# Required action:
Within the records, which lines hold the string "teddy"? Report each one by copying it.

:: Input for this task ::

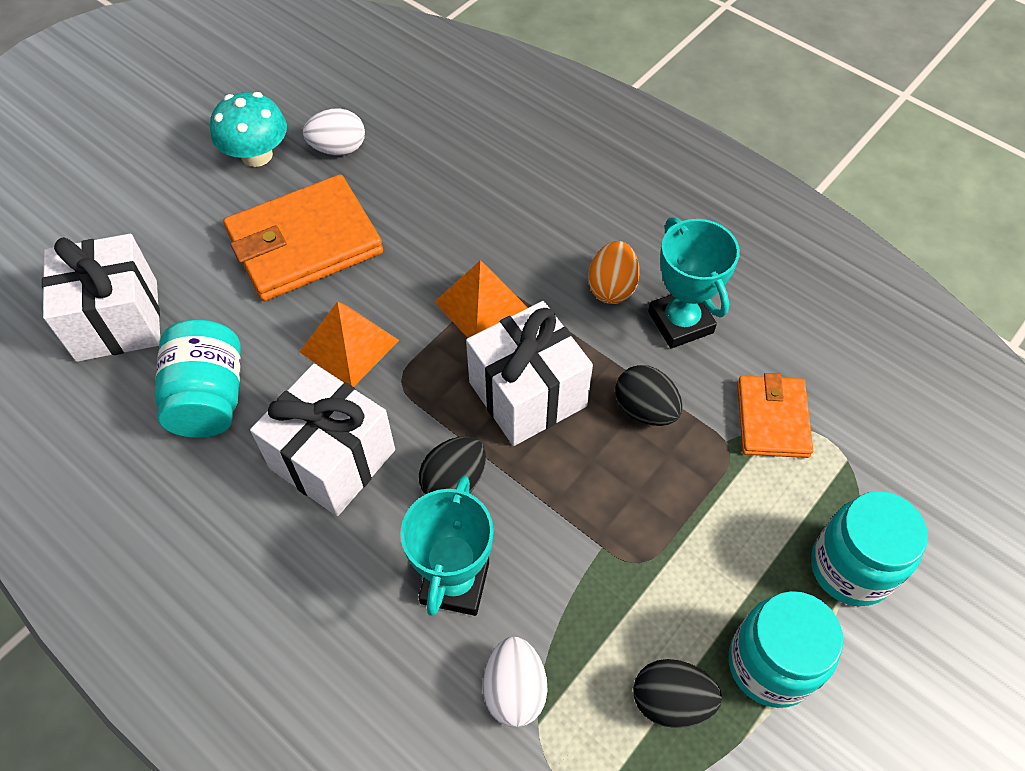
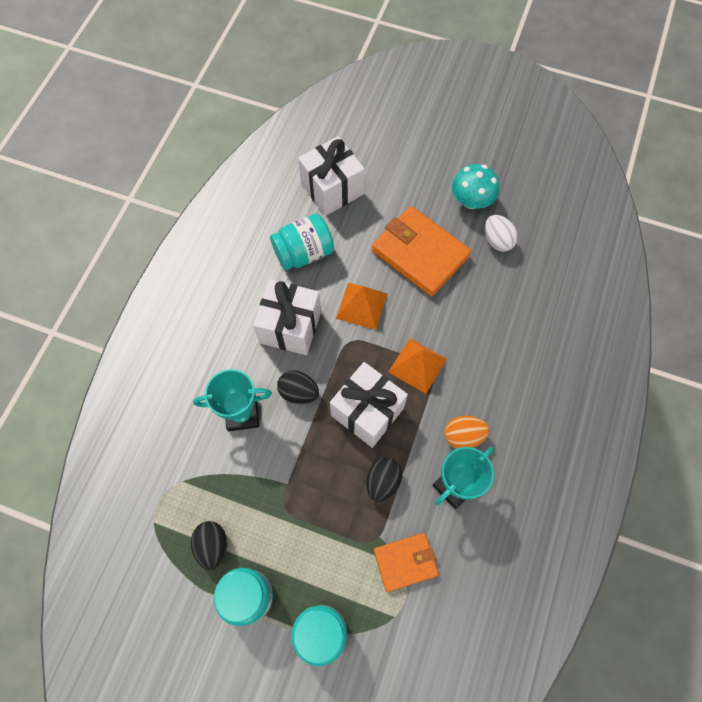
camera: 70 degrees right, 10 degrees up
(514, 690) = (196, 464): white egg -> none

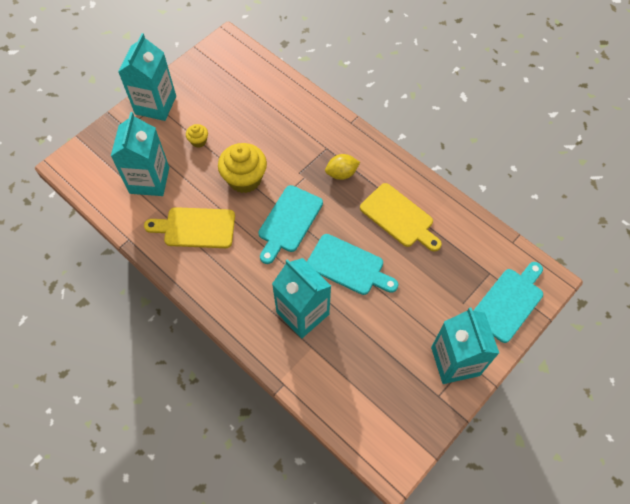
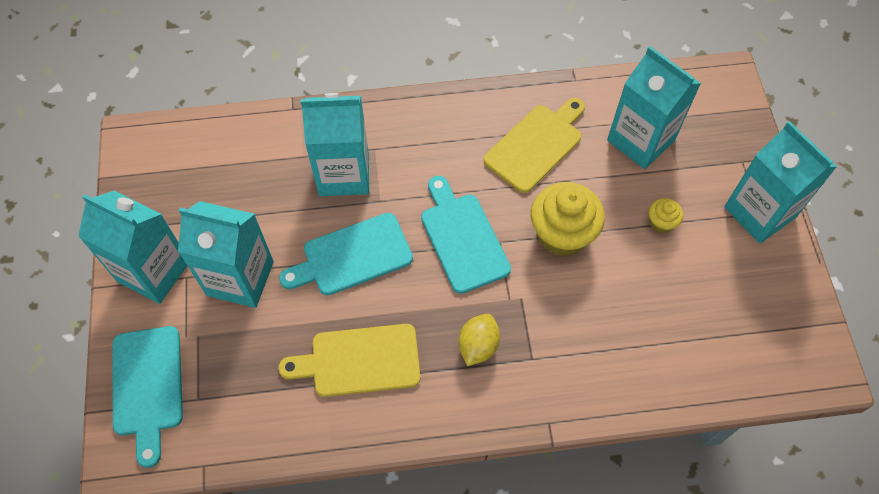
camera: 130 degrees right, 0 degrees up
(414, 311) = (240, 278): none -> turquoise carton

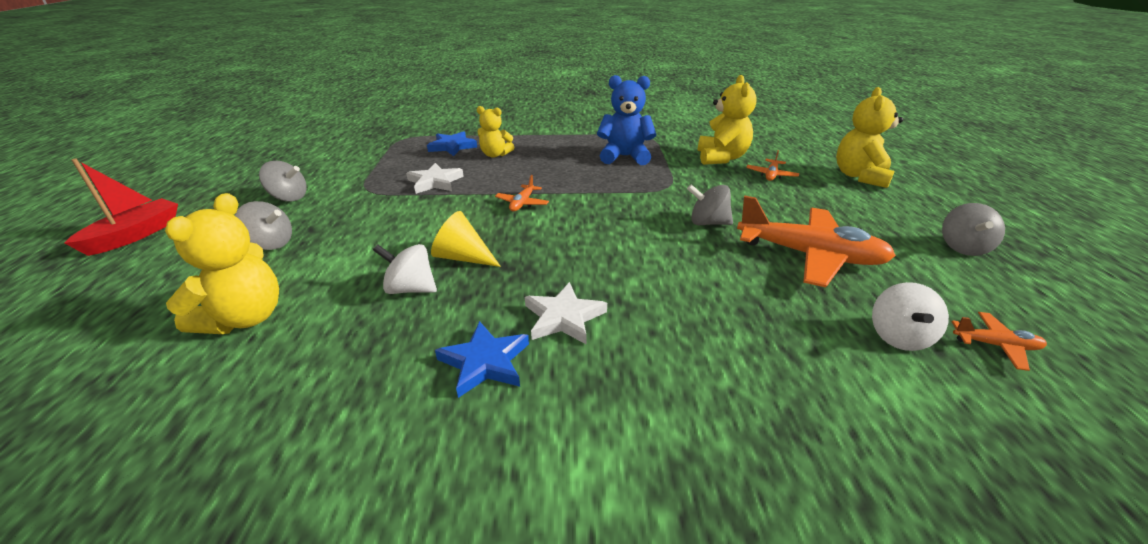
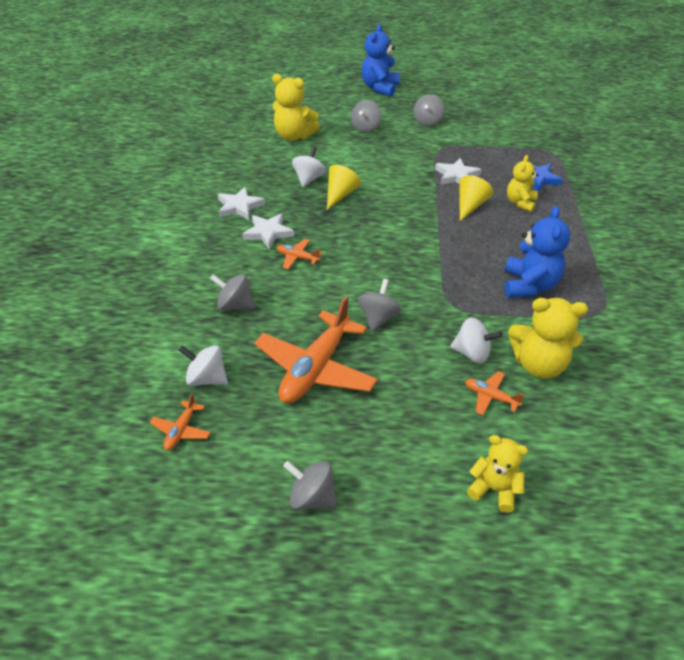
camera: 95 degrees right, 10 degrees up
(135, 235) = (380, 88): red boat -> blue teddy bear
(485, 362) = (239, 206): blue star -> white star
(498, 176) = (470, 206): none -> yellow cone
(522, 203) = (417, 218): orange plane -> orange plane (297, 258)
(726, 180) = (472, 353): none -> white spinning top
(747, 331) = (235, 305): none -> grey spinning top
(859, 176) = (494, 489): yellow teddy bear -> yellow teddy bear, size x0.65

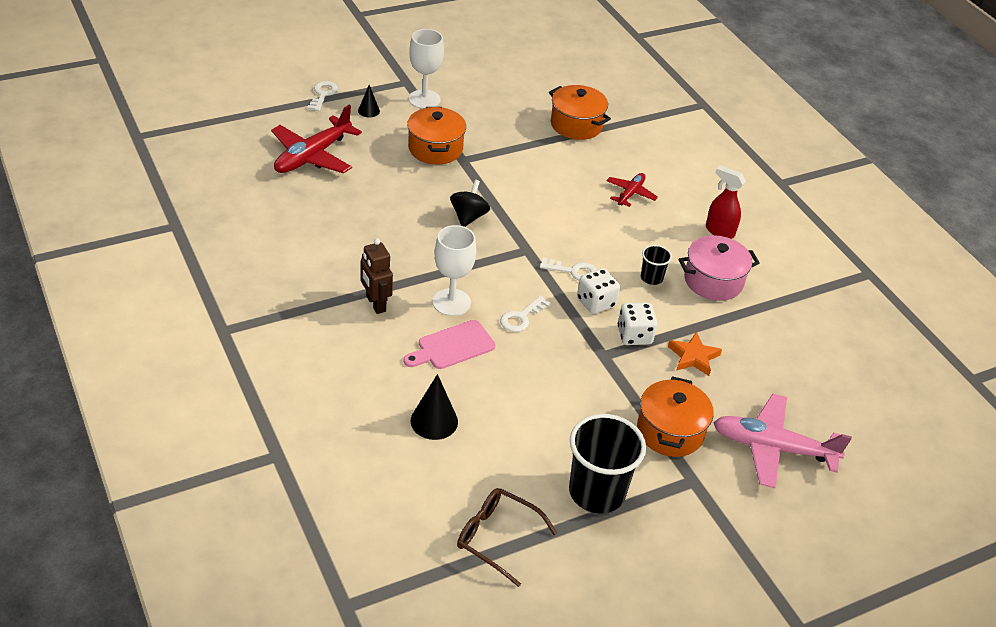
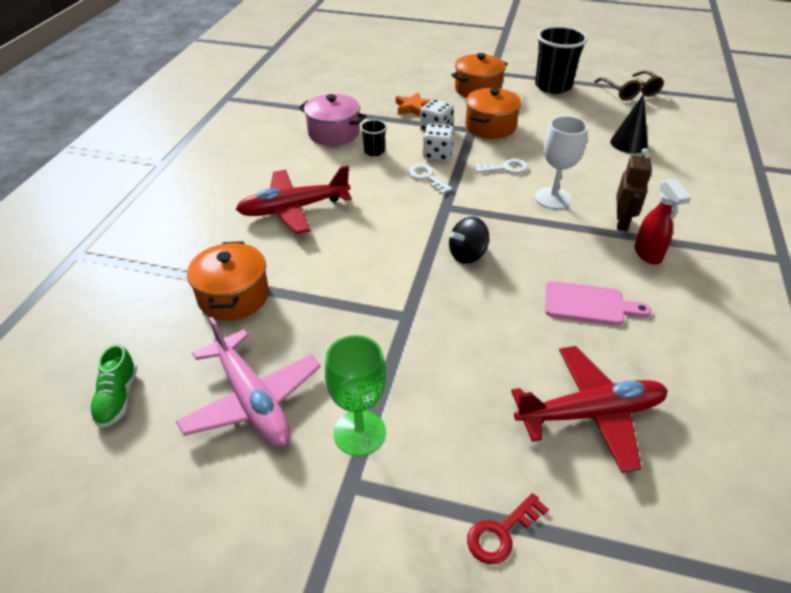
camera: 135 degrees left, 0 degrees up
(323, 94) = (501, 533): white key -> red key
(368, 111) = (455, 455): black cone -> none
(424, 99) = (359, 433): white goblet -> green goblet
(435, 148) = (423, 346): orange pot -> orange pot (490, 126)
(452, 346) = (579, 173): pink cutting board -> pink cutting board (588, 304)
(555, 64) = (117, 398): none -> green shoe
(630, 193) = (293, 209): red plane -> red plane, size x1.84
(719, 231) = (274, 155): red spray bottle -> red spray bottle (648, 254)
(772, 448) = (429, 66): pink plane -> pink plane (252, 400)

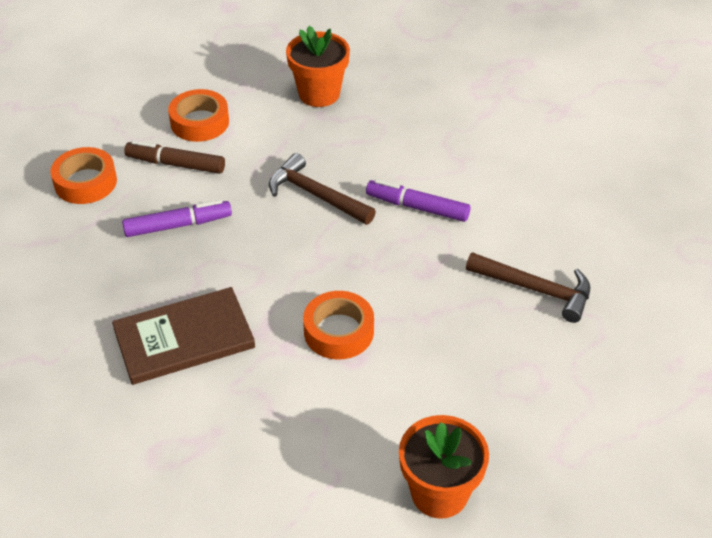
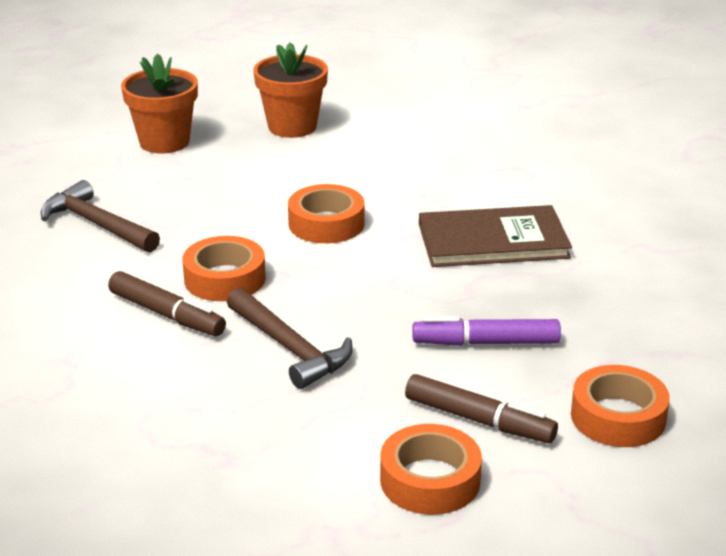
camera: 165 degrees left, 15 degrees down
(319, 94) = (211, 495): orange flower pot -> orange flower pot (164, 142)
(394, 249) = (225, 279): none -> orange tape
(417, 207) = (167, 314): purple marker -> brown marker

:::

# Reply to the task:
(135, 235) = (380, 88): red boat -> blue teddy bear
(859, 176) = (494, 489): yellow teddy bear -> yellow teddy bear, size x0.65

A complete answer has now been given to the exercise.